In the data below, find the line that contains "sliding door: (1051, 133)" and the line that contains "bench: (536, 734) -> (907, 417), moved". Copy both, plus every line between them, exactly.

● **MATERIALS PROVIDED**
########################################
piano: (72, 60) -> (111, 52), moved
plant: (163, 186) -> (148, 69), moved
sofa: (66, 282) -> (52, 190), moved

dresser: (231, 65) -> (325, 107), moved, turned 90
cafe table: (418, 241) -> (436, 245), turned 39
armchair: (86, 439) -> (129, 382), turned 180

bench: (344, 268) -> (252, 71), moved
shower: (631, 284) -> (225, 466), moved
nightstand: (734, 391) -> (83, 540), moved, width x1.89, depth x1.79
########################################
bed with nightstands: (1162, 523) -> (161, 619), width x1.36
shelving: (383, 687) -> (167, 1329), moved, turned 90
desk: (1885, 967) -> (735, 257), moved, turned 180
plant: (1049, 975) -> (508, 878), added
########################################
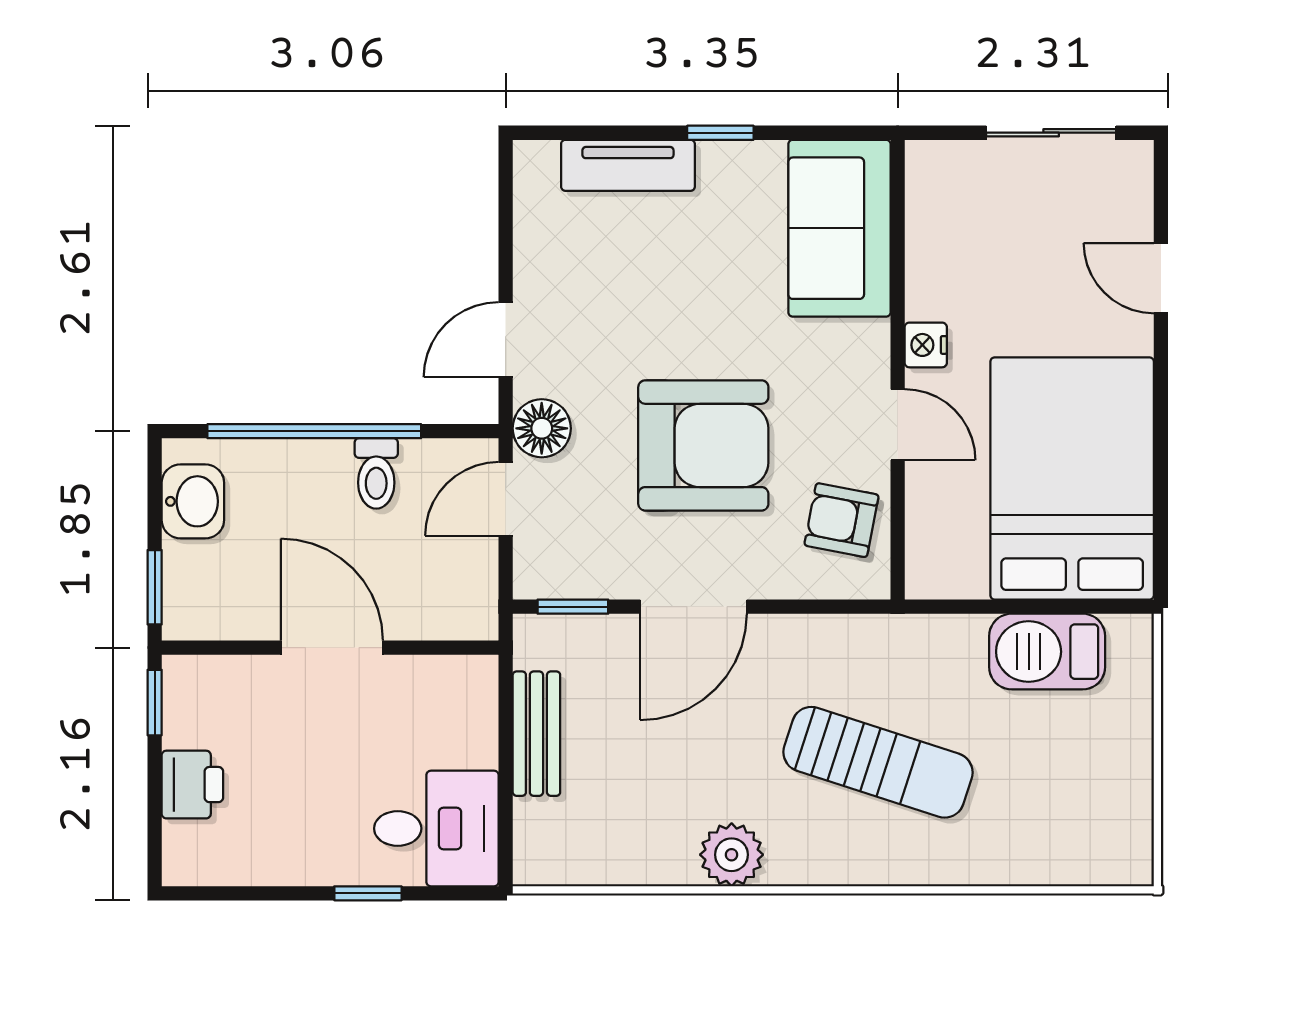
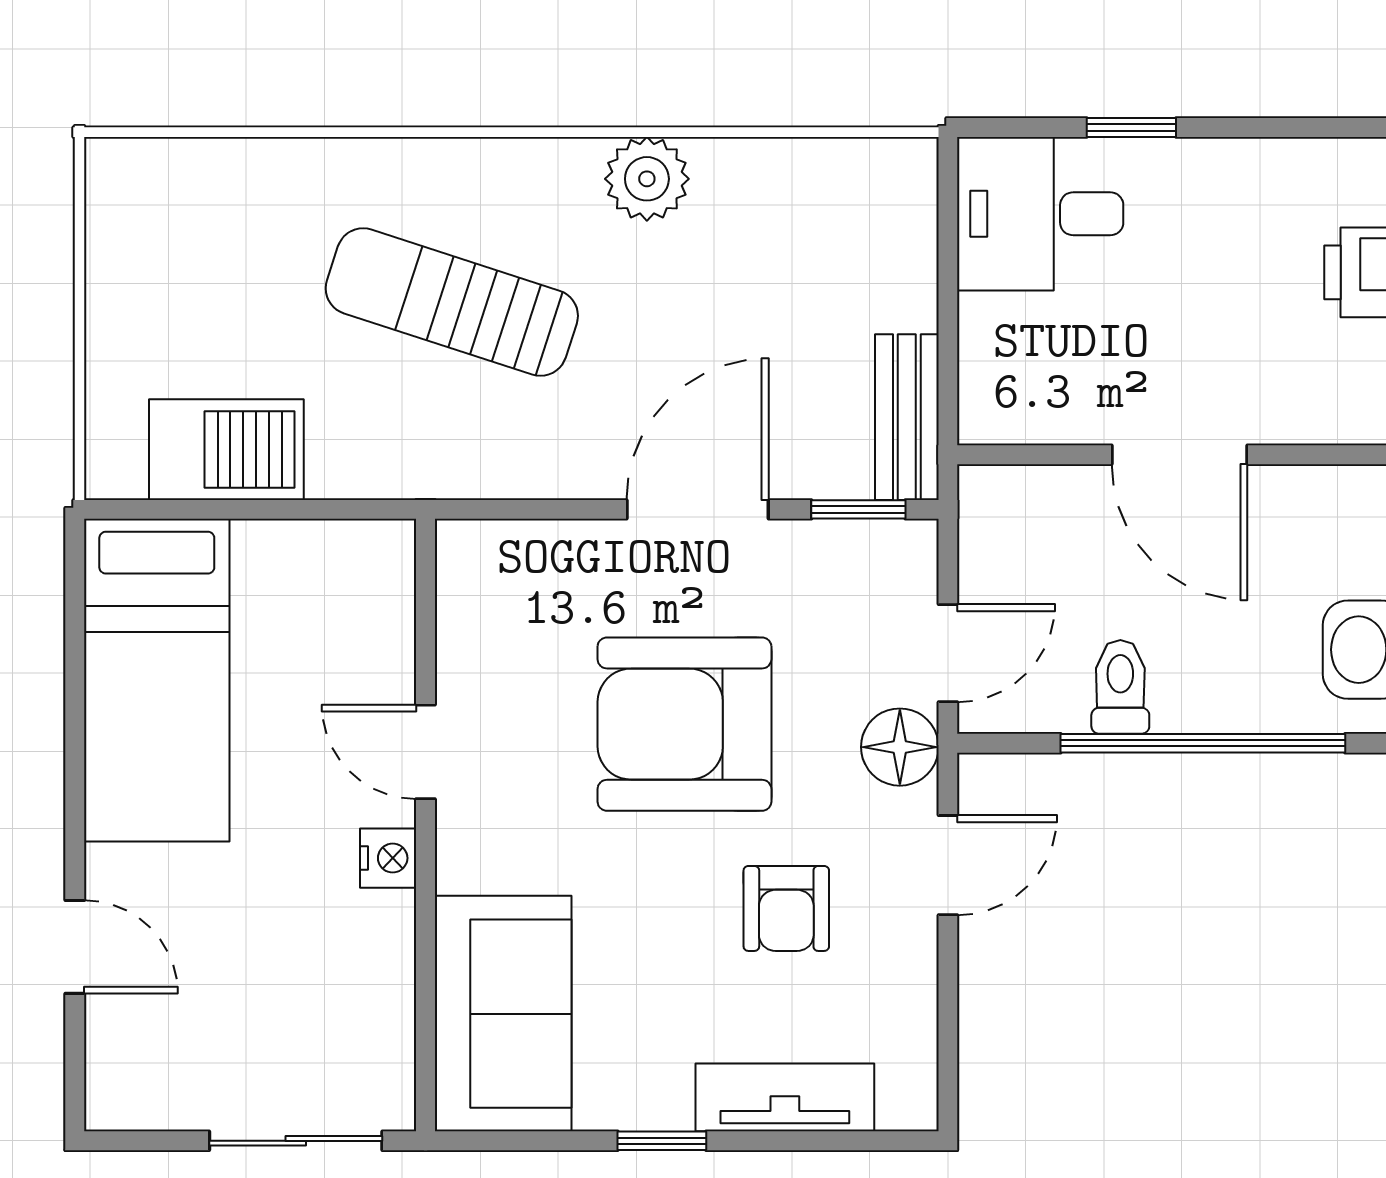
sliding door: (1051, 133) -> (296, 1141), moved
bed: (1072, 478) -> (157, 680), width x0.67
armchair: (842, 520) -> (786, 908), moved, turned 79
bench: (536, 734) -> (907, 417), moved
########################################
● **SOLUTION TO THE PROBLEM**
sliding door: (1051, 133) -> (296, 1141), moved
bed: (1072, 478) -> (157, 680), width x0.67
armchair: (842, 520) -> (786, 908), moved, turned 79
bench: (536, 734) -> (907, 417), moved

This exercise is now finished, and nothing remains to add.